> **Assigned task**
Write out the data that follows exactly, keeping every picture out.

──────

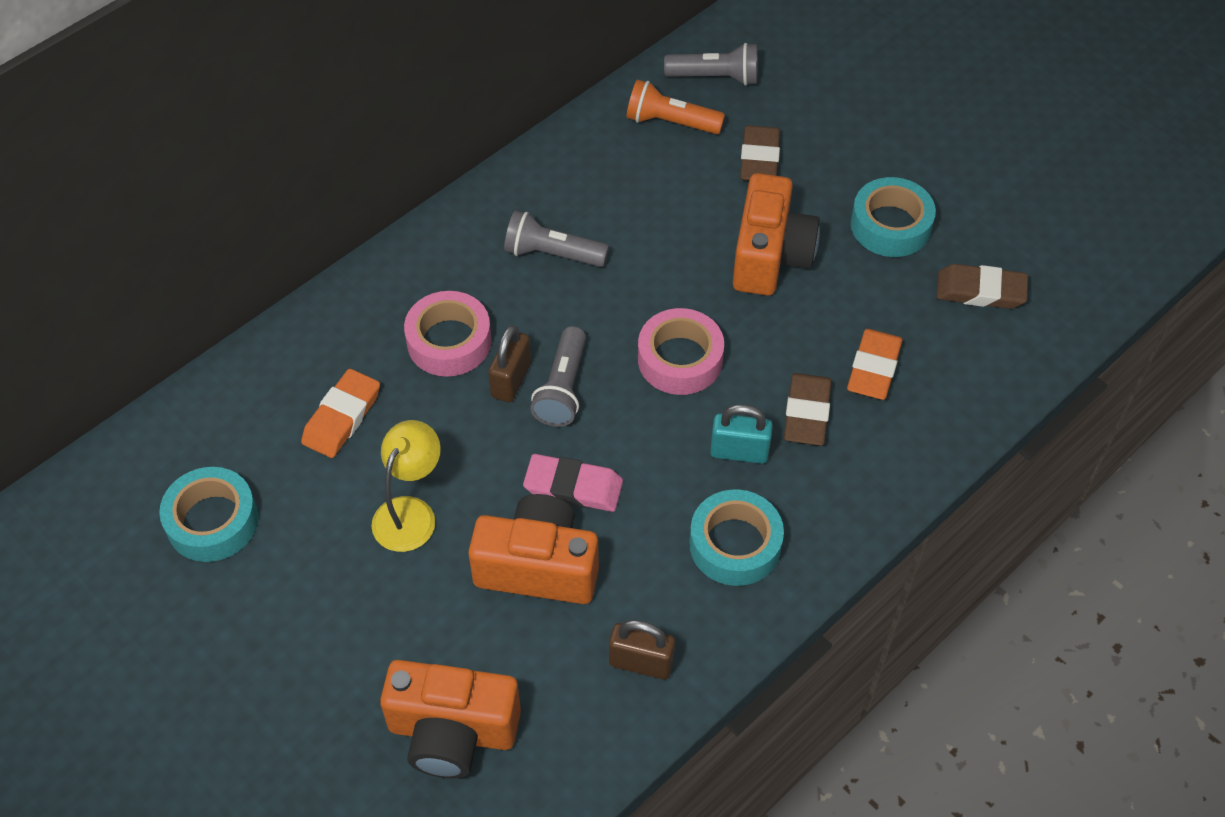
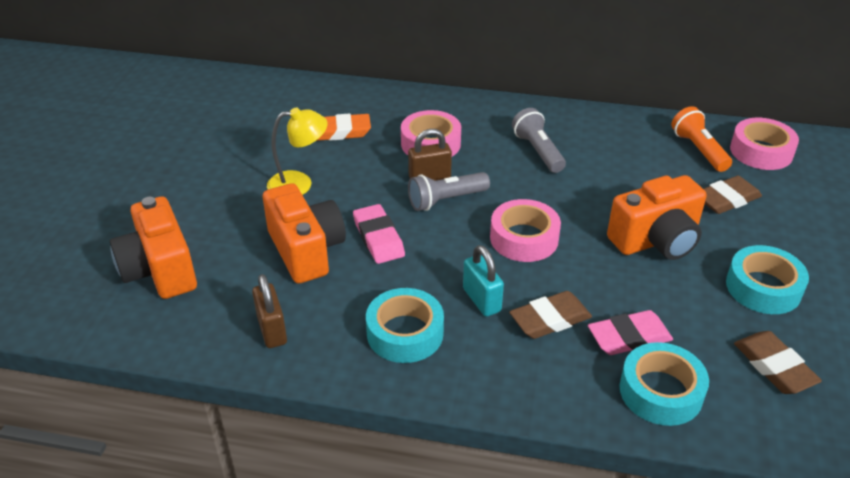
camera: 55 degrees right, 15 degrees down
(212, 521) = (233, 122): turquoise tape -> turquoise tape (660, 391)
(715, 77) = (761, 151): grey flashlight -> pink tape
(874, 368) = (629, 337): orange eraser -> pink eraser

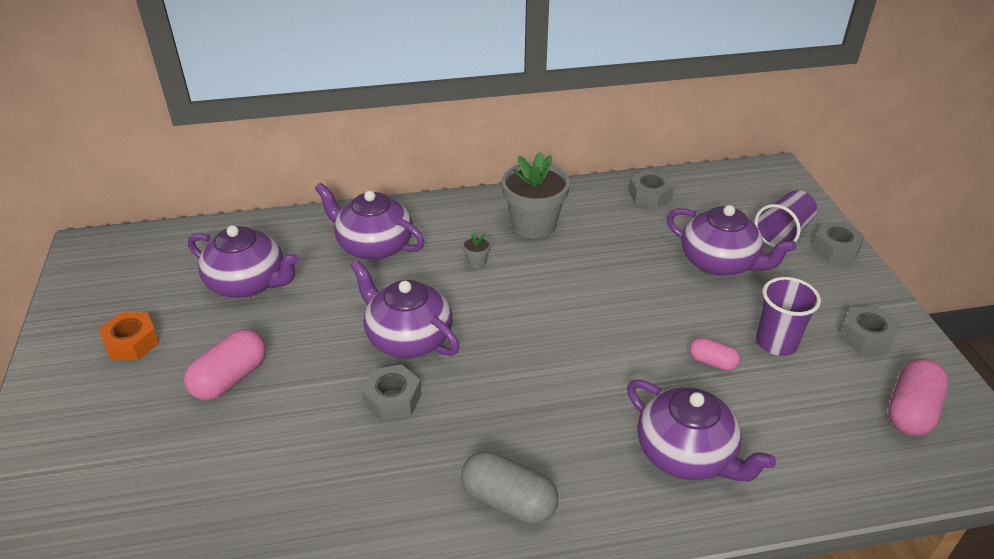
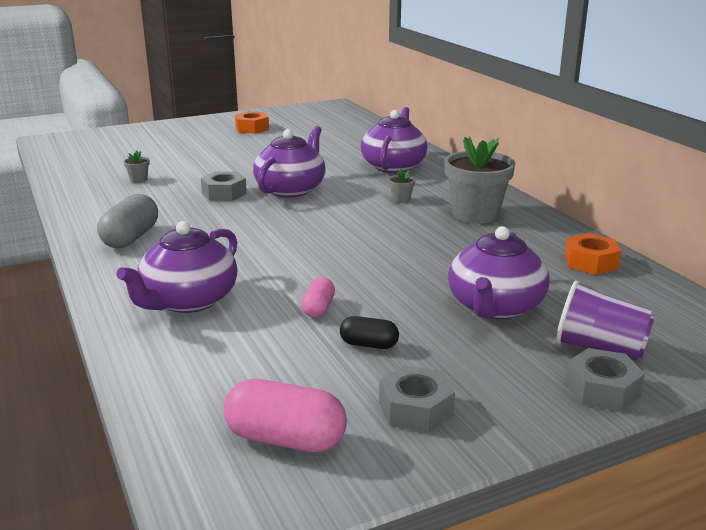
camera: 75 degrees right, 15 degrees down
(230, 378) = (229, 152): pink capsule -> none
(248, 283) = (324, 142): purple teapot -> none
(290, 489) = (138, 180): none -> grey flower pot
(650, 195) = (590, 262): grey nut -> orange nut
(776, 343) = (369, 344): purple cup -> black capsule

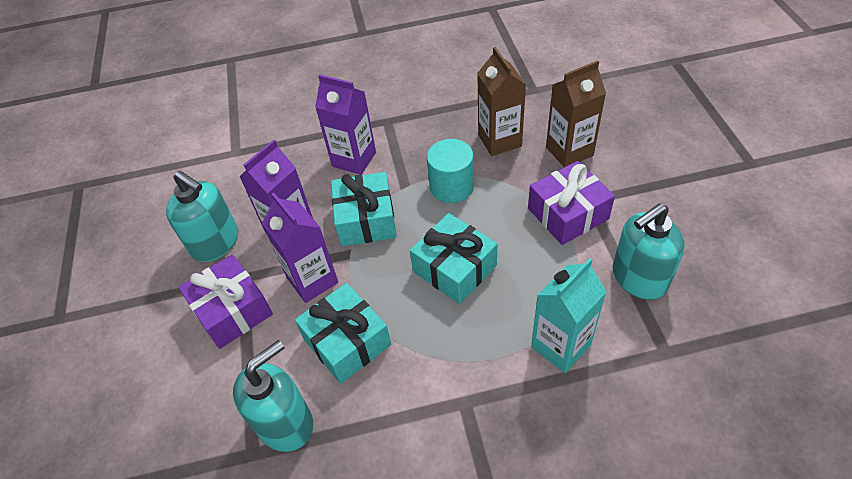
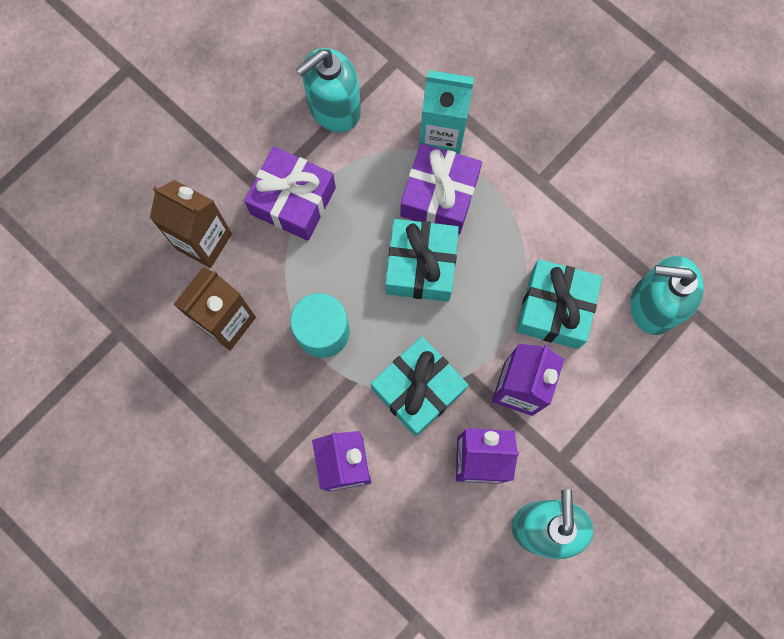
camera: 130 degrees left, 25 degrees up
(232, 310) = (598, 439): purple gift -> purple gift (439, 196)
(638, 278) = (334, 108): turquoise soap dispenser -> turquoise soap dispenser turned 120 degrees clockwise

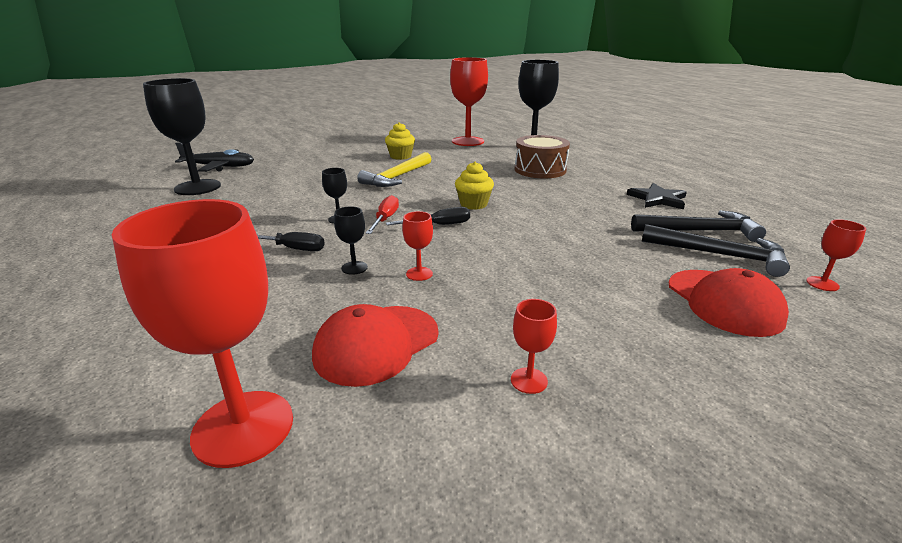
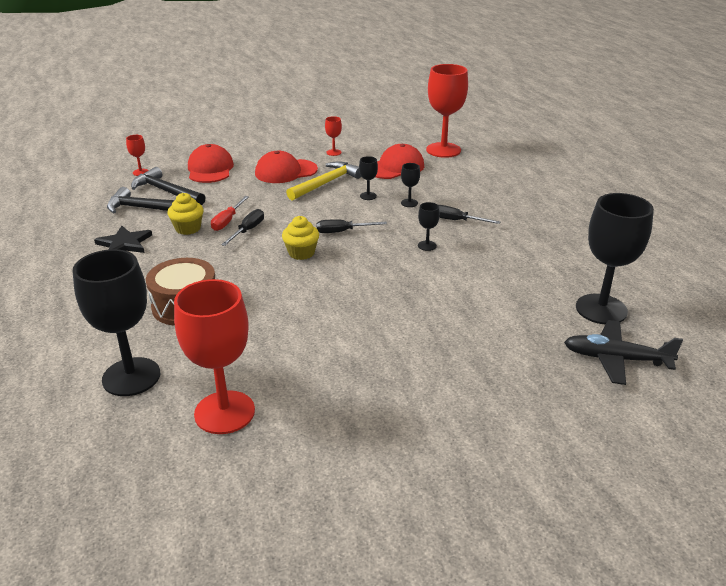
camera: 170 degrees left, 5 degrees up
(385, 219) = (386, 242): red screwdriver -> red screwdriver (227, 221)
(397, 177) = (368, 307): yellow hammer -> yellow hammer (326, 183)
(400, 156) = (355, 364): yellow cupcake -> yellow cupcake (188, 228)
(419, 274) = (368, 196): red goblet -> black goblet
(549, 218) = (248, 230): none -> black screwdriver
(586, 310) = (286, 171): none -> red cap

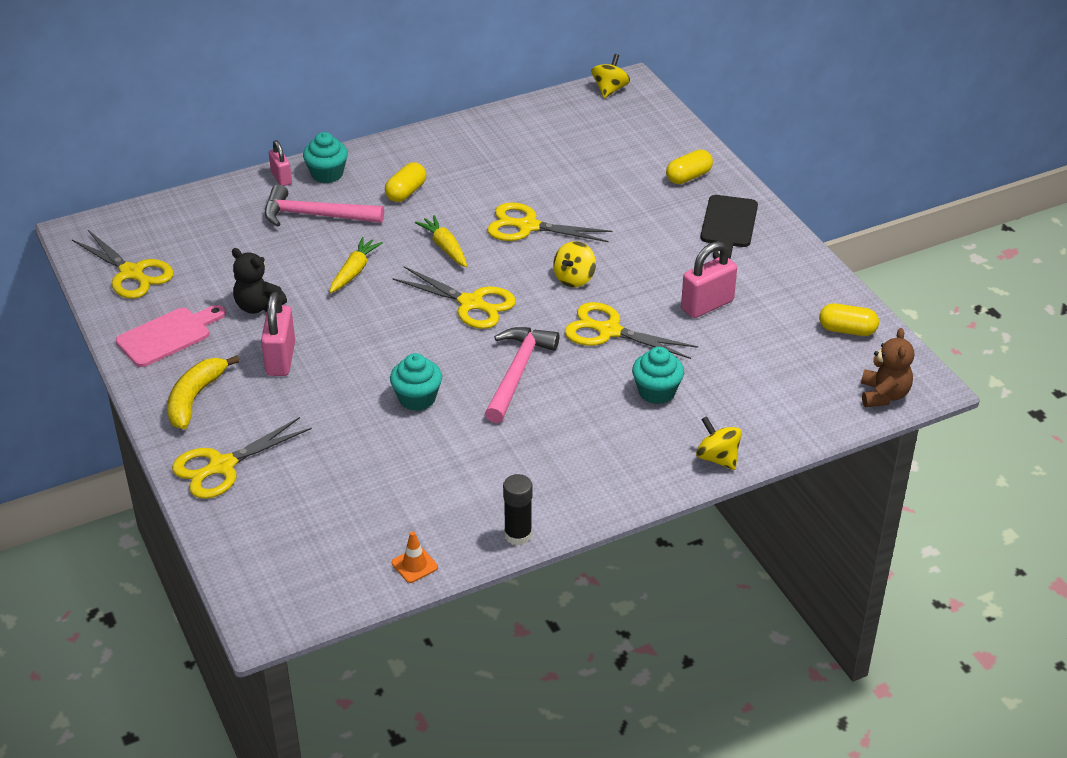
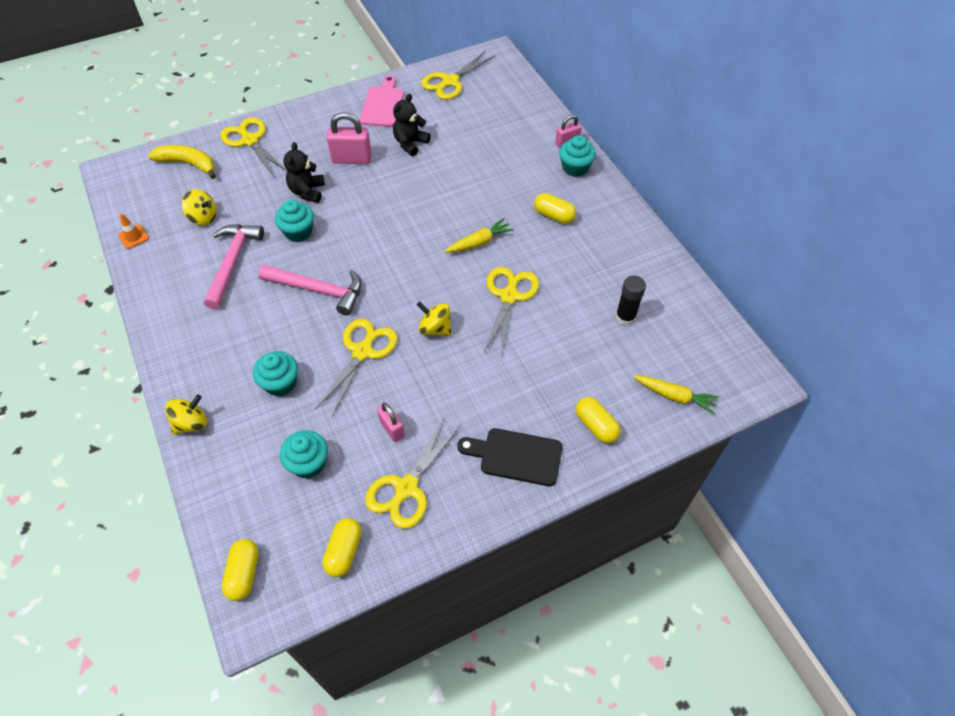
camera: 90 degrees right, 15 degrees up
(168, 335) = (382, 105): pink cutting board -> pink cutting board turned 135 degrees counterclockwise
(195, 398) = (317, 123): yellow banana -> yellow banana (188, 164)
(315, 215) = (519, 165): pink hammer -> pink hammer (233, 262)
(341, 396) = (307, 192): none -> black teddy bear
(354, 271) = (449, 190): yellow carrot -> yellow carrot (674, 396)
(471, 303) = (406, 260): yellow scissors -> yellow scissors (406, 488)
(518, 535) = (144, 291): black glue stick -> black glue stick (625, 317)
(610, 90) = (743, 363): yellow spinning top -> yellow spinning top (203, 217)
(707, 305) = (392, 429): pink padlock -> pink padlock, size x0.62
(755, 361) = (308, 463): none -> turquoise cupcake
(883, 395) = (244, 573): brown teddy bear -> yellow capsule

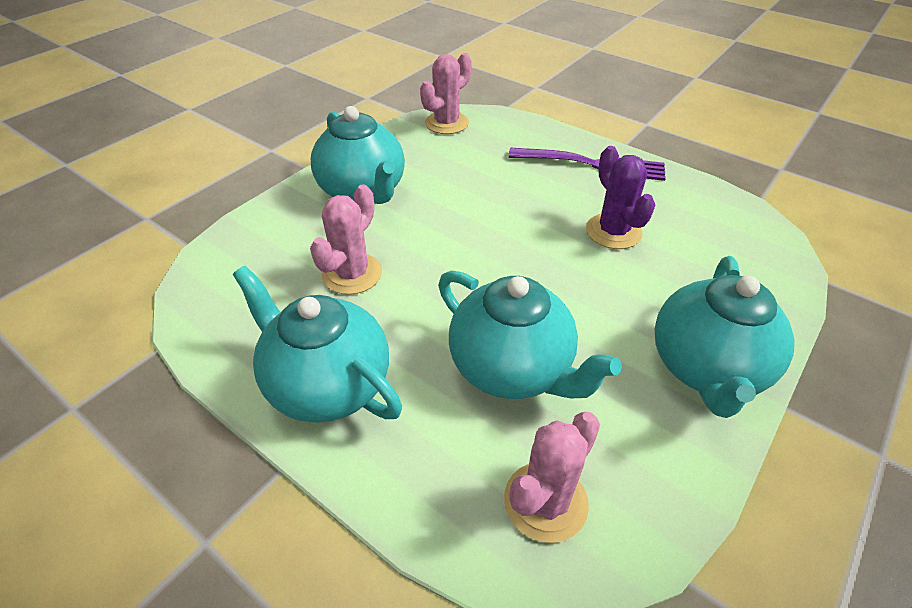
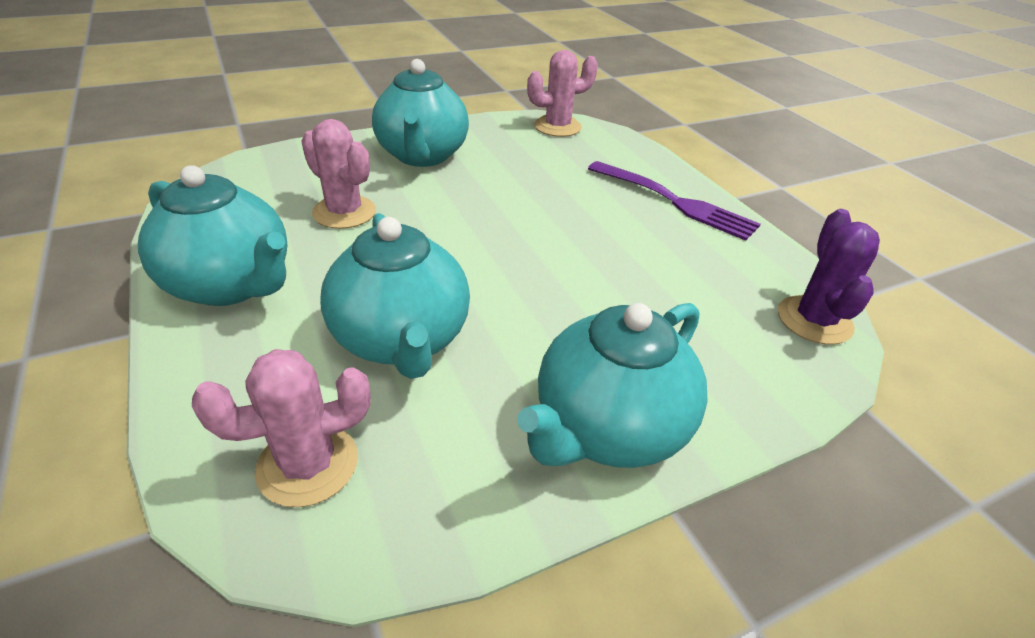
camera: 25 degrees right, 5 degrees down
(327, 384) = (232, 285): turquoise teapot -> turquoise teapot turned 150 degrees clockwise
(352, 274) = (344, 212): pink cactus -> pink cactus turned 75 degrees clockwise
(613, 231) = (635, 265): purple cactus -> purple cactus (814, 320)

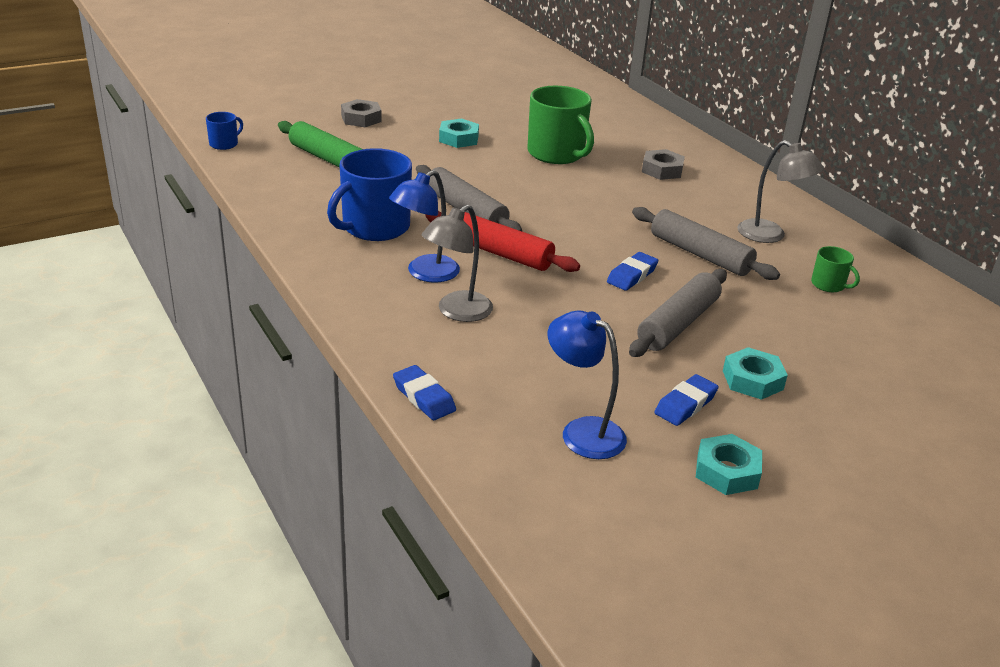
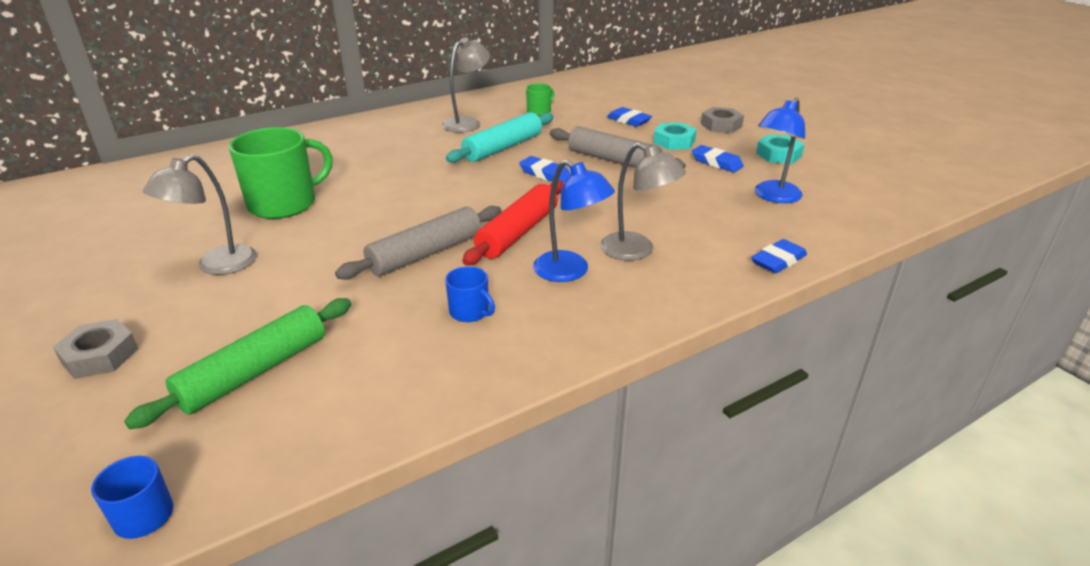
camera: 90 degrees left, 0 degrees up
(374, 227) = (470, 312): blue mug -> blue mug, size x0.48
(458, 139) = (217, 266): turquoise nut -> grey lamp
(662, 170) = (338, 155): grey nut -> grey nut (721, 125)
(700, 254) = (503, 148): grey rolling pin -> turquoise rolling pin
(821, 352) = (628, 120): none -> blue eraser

──────

> **Task output**
camera: 55 degrees right, 15 degrees down
(212, 521) = (233, 122): turquoise tape -> turquoise tape (660, 391)
(715, 77) = (761, 151): grey flashlight -> pink tape
(874, 368) = (629, 337): orange eraser -> pink eraser

camera: 75 degrees right, 15 degrees down
(230, 378) = (229, 152): pink capsule -> none
(248, 283) = (324, 142): purple teapot -> none
(290, 489) = (138, 180): none -> grey flower pot
(650, 195) = (590, 262): grey nut -> orange nut
(776, 343) = (369, 344): purple cup -> black capsule

camera: 130 degrees left, 25 degrees up
(232, 310) = (598, 439): purple gift -> purple gift (439, 196)
(638, 278) = (334, 108): turquoise soap dispenser -> turquoise soap dispenser turned 120 degrees clockwise

camera: 170 degrees left, 5 degrees up
(385, 219) = (386, 242): red screwdriver -> red screwdriver (227, 221)
(397, 177) = (368, 307): yellow hammer -> yellow hammer (326, 183)
(400, 156) = (355, 364): yellow cupcake -> yellow cupcake (188, 228)
(419, 274) = (368, 196): red goblet -> black goblet
(549, 218) = (248, 230): none -> black screwdriver
(586, 310) = (286, 171): none -> red cap

camera: 90 degrees right, 15 degrees up
(168, 335) = (382, 105): pink cutting board -> pink cutting board turned 135 degrees counterclockwise
(195, 398) = (317, 123): yellow banana -> yellow banana (188, 164)
(315, 215) = (519, 165): pink hammer -> pink hammer (233, 262)
(341, 396) = (307, 192): none -> black teddy bear
(354, 271) = (449, 190): yellow carrot -> yellow carrot (674, 396)
(471, 303) = (406, 260): yellow scissors -> yellow scissors (406, 488)
(518, 535) = (144, 291): black glue stick -> black glue stick (625, 317)
(610, 90) = (743, 363): yellow spinning top -> yellow spinning top (203, 217)
(707, 305) = (392, 429): pink padlock -> pink padlock, size x0.62
(755, 361) = (308, 463): none -> turquoise cupcake
(883, 395) = (244, 573): brown teddy bear -> yellow capsule

camera: 25 degrees right, 5 degrees down
(327, 384) = (232, 285): turquoise teapot -> turquoise teapot turned 150 degrees clockwise
(352, 274) = (344, 212): pink cactus -> pink cactus turned 75 degrees clockwise
(613, 231) = (635, 265): purple cactus -> purple cactus (814, 320)

camera: 90 degrees left, 0 degrees up
(374, 227) = (470, 312): blue mug -> blue mug, size x0.48
(458, 139) = (217, 266): turquoise nut -> grey lamp
(662, 170) = (338, 155): grey nut -> grey nut (721, 125)
(700, 254) = (503, 148): grey rolling pin -> turquoise rolling pin
(821, 352) = (628, 120): none -> blue eraser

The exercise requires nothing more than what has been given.